• Change detection outputs:
########################################
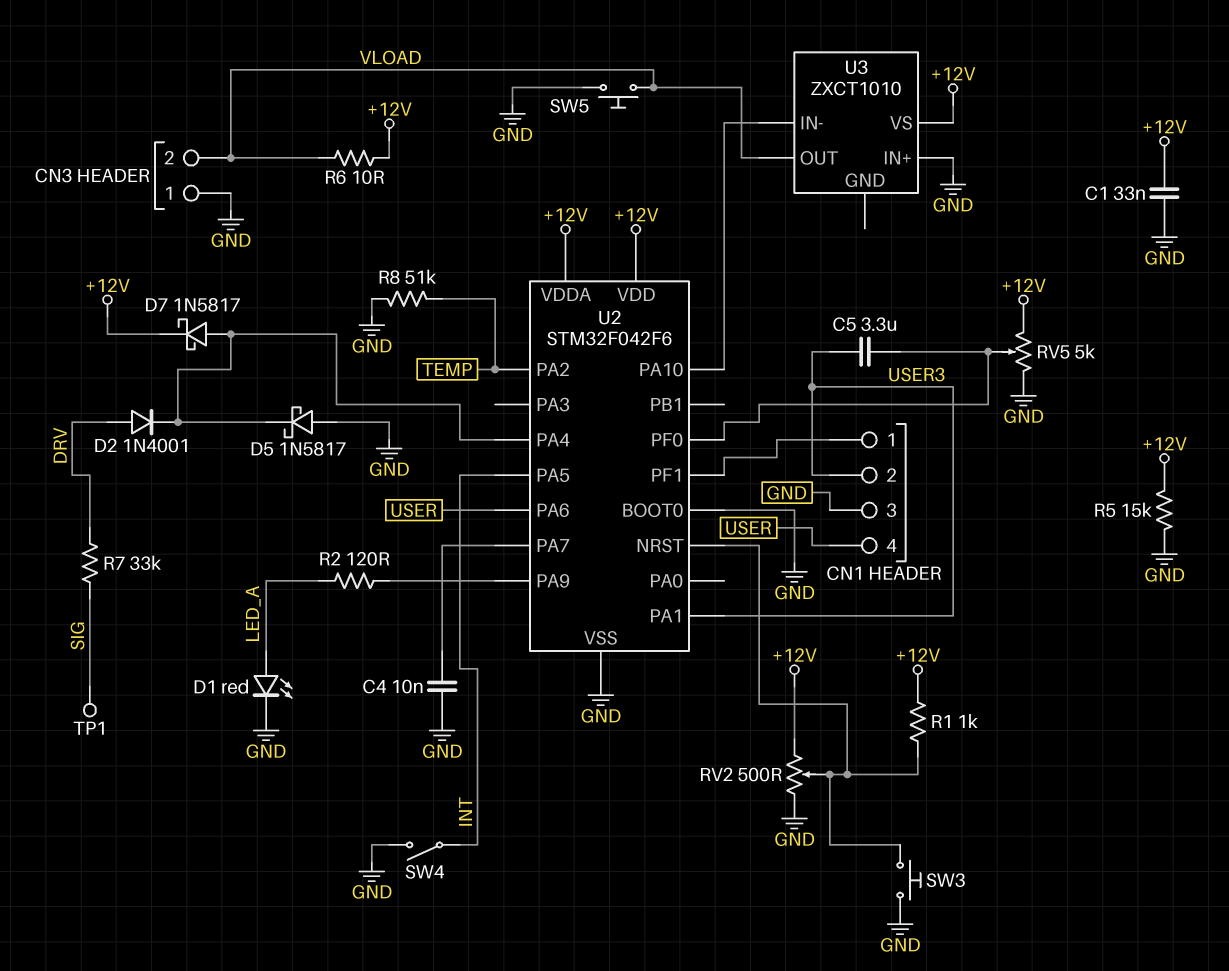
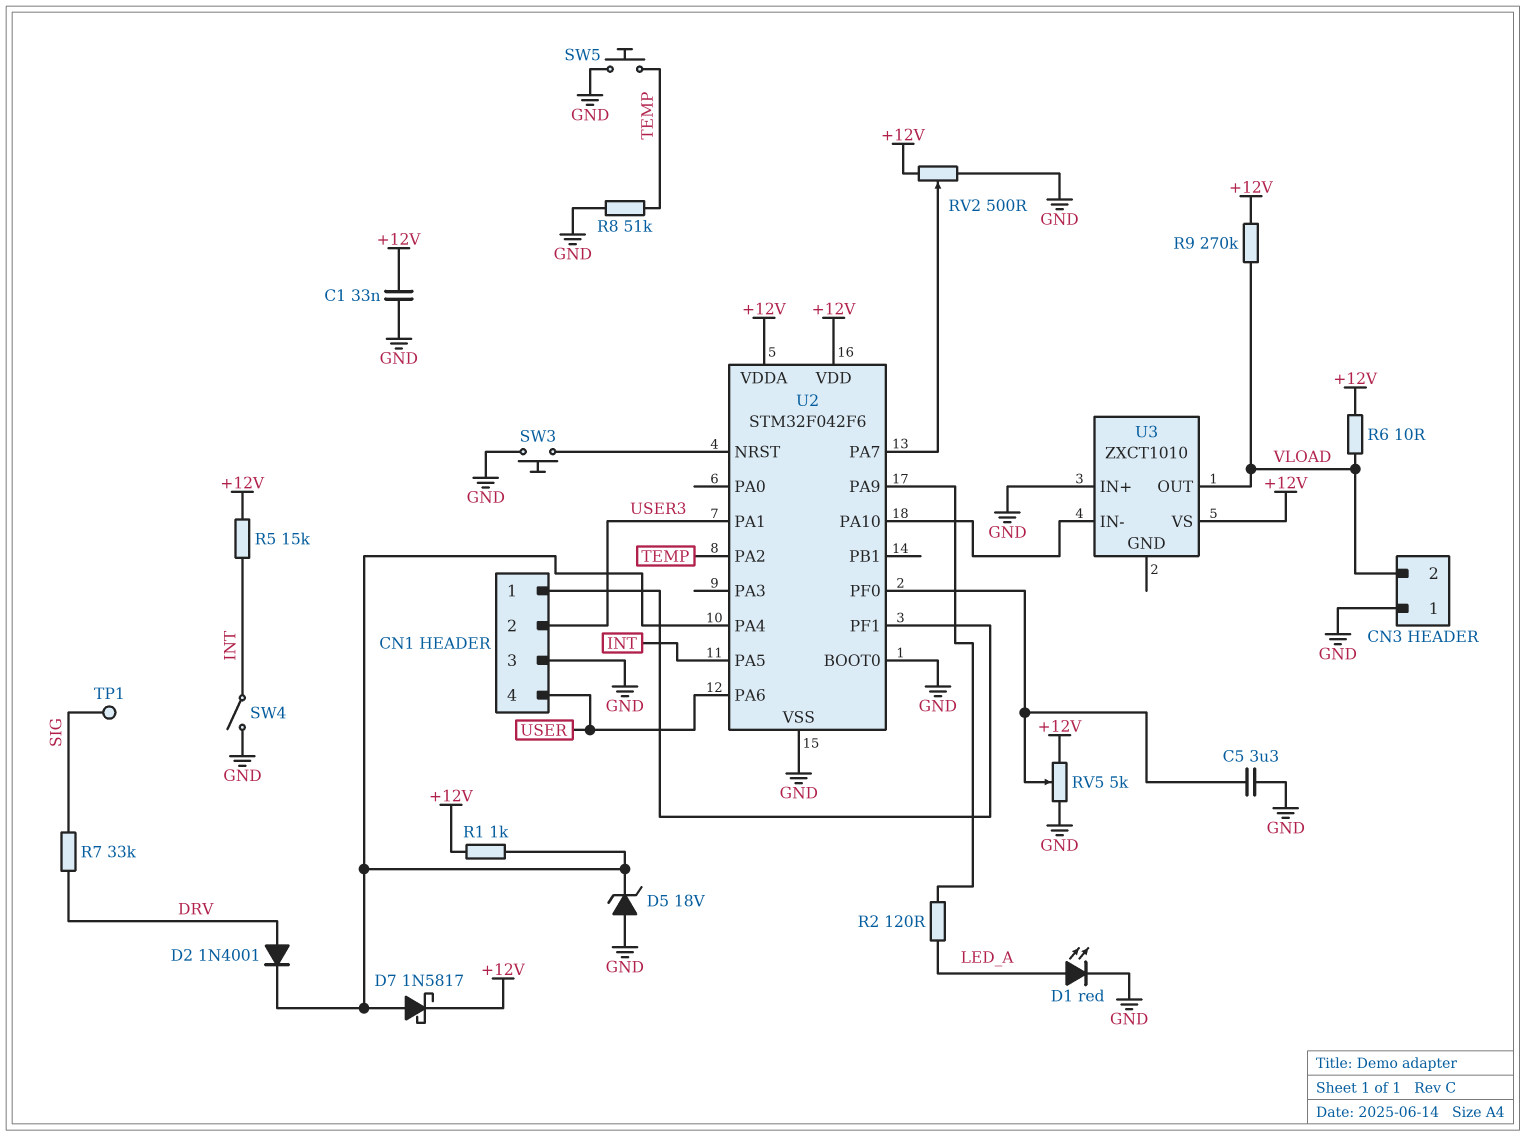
C4: 10nF (GND, U2/PA7) -> none
C5: 3.3uF (U2/PF0, USER3) -> 3.3uF (GND, U2/PF0)
D5: schottky 1N5817 (A GND, K U2/PA4) -> zener 18V (A GND, K U2/PA4)
R1: 1k (+12V, U2/NRST) -> 1k (+12V, U2/PA4)
R5: 15k (+12V, GND) -> 15k (+12V, INT)
R9: none -> 270k (+12V, VLOAD)
RV2: 500 (+12V, GND, wiper U2/NRST) -> 500 (+12V, GND, wiper U2/PA7)
SW5: button (GND, VLOAD) -> button (GND, TEMP)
########################################
• What the exercise asks:
Please print the records above once more, word for word, omitting all pictures.

• Task response:
C4: 10nF (GND, U2/PA7) -> none
C5: 3.3uF (U2/PF0, USER3) -> 3.3uF (GND, U2/PF0)
D5: schottky 1N5817 (A GND, K U2/PA4) -> zener 18V (A GND, K U2/PA4)
R1: 1k (+12V, U2/NRST) -> 1k (+12V, U2/PA4)
R5: 15k (+12V, GND) -> 15k (+12V, INT)
R9: none -> 270k (+12V, VLOAD)
RV2: 500 (+12V, GND, wiper U2/NRST) -> 500 (+12V, GND, wiper U2/PA7)
SW5: button (GND, VLOAD) -> button (GND, TEMP)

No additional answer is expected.